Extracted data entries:
********************

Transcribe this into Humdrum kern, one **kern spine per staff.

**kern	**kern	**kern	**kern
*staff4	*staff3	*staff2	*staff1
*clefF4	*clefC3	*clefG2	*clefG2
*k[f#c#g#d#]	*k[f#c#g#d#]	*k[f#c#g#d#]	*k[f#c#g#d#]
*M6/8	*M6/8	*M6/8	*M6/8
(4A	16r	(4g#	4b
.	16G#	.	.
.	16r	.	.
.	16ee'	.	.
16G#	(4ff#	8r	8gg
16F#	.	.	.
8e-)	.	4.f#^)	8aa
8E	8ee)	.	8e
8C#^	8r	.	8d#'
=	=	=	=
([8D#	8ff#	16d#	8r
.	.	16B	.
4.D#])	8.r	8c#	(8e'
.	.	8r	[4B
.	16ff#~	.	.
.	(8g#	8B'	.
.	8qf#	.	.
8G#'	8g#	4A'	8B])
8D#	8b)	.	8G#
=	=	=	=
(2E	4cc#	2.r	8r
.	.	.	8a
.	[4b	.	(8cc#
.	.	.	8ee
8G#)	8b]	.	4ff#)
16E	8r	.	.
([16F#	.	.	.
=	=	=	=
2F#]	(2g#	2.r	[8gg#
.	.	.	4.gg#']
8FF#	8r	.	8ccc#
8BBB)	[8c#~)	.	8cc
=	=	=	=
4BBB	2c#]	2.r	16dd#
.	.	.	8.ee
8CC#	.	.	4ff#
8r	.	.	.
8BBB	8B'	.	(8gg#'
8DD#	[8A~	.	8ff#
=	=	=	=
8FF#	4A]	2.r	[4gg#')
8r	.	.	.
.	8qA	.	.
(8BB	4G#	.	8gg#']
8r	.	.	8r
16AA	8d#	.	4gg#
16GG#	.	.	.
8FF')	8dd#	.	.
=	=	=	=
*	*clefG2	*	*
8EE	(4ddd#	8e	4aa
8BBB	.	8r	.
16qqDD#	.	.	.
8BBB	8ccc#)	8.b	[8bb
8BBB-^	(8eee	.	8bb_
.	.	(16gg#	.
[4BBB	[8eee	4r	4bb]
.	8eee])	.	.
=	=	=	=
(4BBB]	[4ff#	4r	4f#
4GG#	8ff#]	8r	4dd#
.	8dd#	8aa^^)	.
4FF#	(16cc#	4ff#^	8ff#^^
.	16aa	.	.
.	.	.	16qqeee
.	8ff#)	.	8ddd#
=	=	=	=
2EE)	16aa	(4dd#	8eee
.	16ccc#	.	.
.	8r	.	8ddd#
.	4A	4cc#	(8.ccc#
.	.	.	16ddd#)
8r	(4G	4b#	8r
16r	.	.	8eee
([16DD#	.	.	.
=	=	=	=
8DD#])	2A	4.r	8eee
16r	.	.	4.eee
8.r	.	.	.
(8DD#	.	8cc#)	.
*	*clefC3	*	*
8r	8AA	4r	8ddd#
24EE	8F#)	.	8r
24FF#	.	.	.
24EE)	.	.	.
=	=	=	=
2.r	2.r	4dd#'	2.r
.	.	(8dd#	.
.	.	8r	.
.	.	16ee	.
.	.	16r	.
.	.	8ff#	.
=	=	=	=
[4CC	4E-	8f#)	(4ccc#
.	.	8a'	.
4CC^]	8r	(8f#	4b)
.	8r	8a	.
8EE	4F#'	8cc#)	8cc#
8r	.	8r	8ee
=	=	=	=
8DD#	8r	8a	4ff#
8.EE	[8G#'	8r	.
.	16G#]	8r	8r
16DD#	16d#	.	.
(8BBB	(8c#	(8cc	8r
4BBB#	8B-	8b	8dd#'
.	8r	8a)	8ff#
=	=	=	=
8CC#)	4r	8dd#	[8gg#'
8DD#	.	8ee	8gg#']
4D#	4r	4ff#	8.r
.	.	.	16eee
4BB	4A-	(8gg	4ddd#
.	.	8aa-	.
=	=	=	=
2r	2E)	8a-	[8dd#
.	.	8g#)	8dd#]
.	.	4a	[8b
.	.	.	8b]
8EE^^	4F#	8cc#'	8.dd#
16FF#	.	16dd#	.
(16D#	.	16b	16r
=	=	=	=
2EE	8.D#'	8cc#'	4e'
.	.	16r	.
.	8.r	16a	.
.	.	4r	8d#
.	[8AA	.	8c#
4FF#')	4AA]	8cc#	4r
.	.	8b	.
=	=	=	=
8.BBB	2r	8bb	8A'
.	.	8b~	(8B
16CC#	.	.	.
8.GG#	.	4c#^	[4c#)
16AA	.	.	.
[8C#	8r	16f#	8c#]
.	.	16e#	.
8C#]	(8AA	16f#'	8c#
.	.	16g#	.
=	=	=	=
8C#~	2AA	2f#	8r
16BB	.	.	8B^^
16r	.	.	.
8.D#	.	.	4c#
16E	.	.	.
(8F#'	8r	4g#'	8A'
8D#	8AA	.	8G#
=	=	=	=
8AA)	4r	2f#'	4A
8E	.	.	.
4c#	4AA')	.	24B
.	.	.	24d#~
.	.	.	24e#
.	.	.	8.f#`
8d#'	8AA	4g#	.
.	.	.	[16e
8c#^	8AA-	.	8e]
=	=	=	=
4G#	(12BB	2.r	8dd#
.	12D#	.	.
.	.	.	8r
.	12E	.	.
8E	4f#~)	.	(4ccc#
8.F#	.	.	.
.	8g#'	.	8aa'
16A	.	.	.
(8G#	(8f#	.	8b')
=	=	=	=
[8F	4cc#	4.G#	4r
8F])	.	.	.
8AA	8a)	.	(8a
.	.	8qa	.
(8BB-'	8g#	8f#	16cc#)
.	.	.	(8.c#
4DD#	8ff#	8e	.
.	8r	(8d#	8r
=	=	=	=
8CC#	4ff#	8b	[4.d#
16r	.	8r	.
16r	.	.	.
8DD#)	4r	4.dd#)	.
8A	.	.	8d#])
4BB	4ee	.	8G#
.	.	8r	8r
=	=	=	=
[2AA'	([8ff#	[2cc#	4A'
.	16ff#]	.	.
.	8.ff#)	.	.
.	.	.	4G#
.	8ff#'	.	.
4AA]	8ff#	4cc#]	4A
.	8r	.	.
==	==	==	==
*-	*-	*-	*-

********************

**BRIEF**: How many lines in the data above contain the string "kern"? Reply with the number only.

**SOLUTION**: 2